(Object state comparisons)
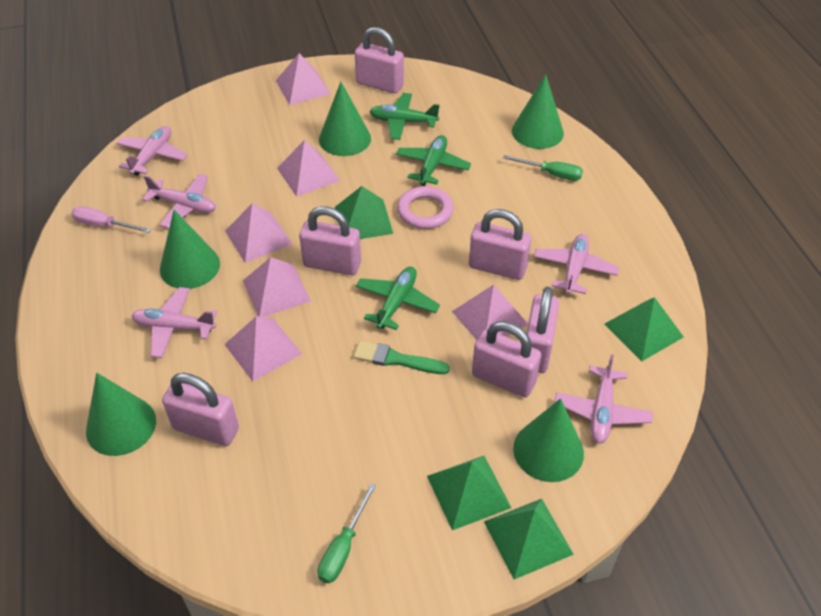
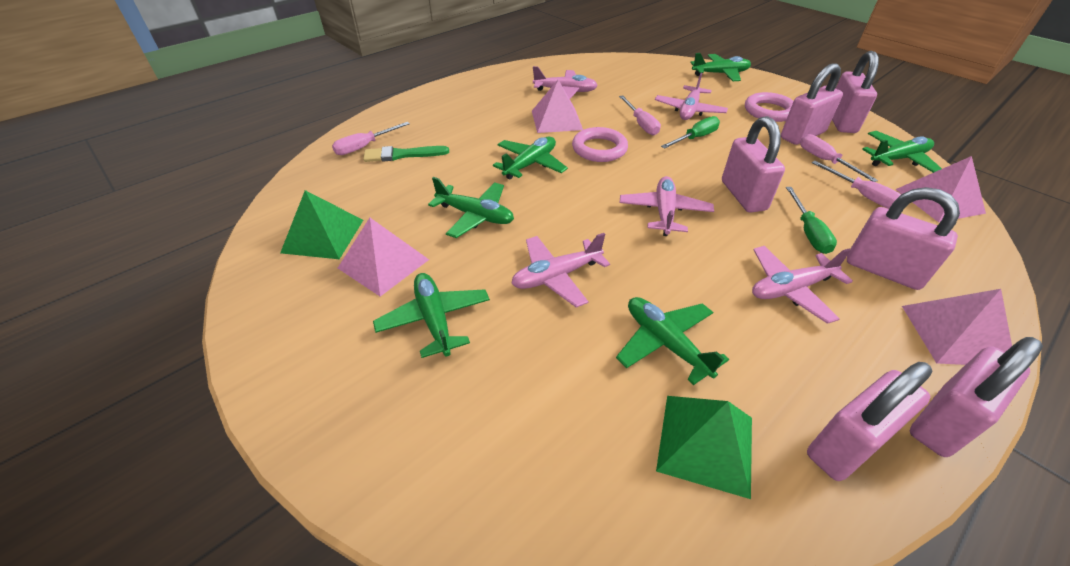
green cone: 5 -> 0
green plane: 3 -> 6
green pyramid: 4 -> 2
pink pyramid: 6 -> 4
pink ring: 1 -> 2
pink screwdriver: 1 -> 4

◆ **What is required**
Reproduce verbatim only the lines from the one holding "green plane: 3 -> 6" through the end of the records.

◆ **Task response**
green plane: 3 -> 6
green pyramid: 4 -> 2
pink pyramid: 6 -> 4
pink ring: 1 -> 2
pink screwdriver: 1 -> 4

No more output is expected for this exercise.